(Collection entries)
::::::::::

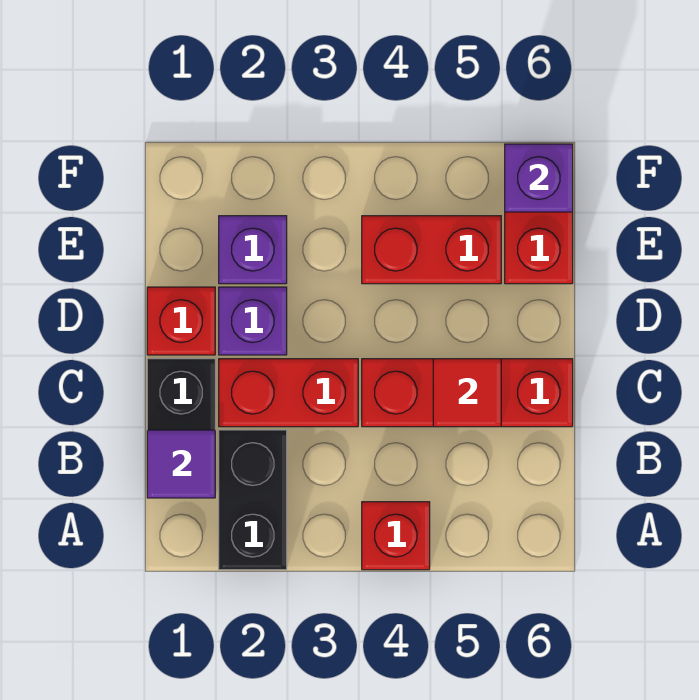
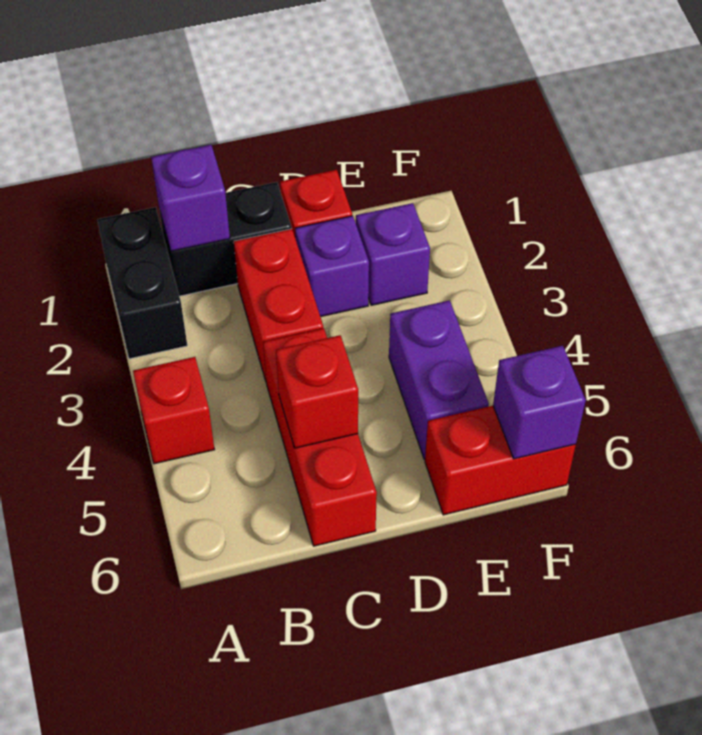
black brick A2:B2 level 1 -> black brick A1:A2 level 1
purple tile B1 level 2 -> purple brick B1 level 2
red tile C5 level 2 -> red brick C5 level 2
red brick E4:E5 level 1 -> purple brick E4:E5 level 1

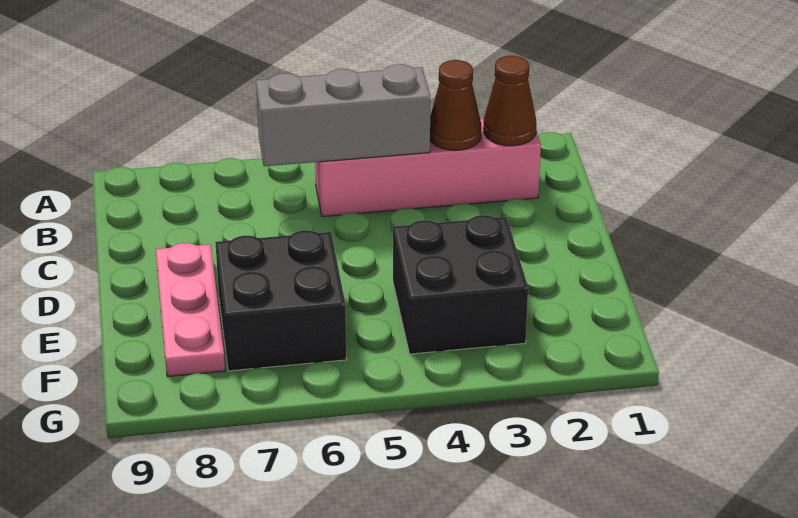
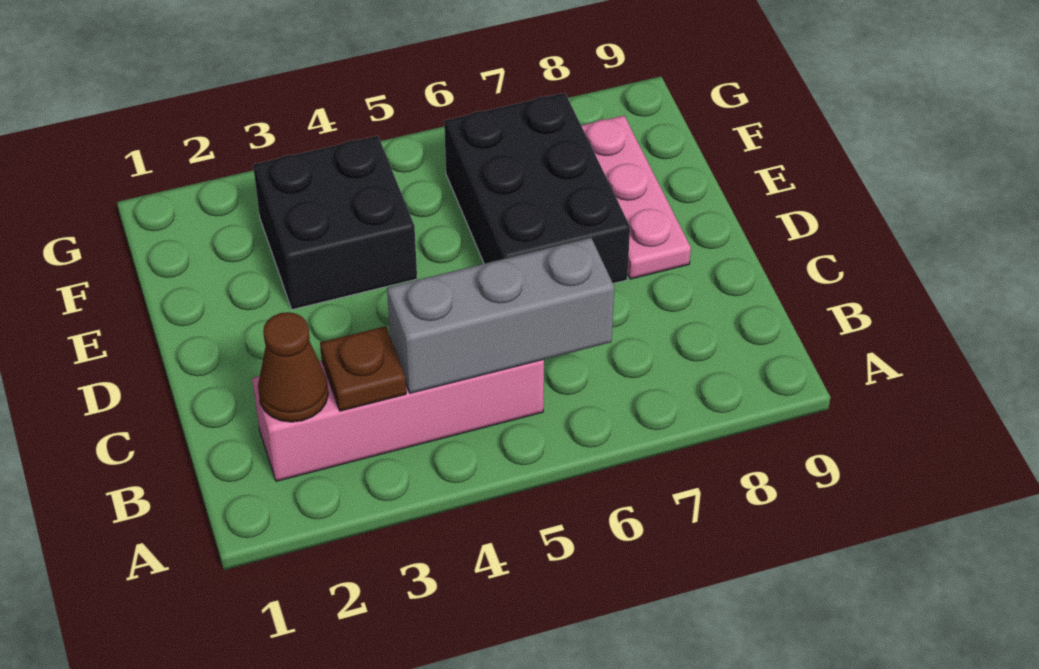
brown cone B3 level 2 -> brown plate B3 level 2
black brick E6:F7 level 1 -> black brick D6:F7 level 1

::::::::::

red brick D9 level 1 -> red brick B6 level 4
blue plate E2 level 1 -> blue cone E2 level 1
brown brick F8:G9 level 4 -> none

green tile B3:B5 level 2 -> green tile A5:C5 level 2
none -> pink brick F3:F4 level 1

::::::::::

EXERCISE REQUIREMENTS: Return only the number of lines above that include "plate".

ANSWER SECTION: 2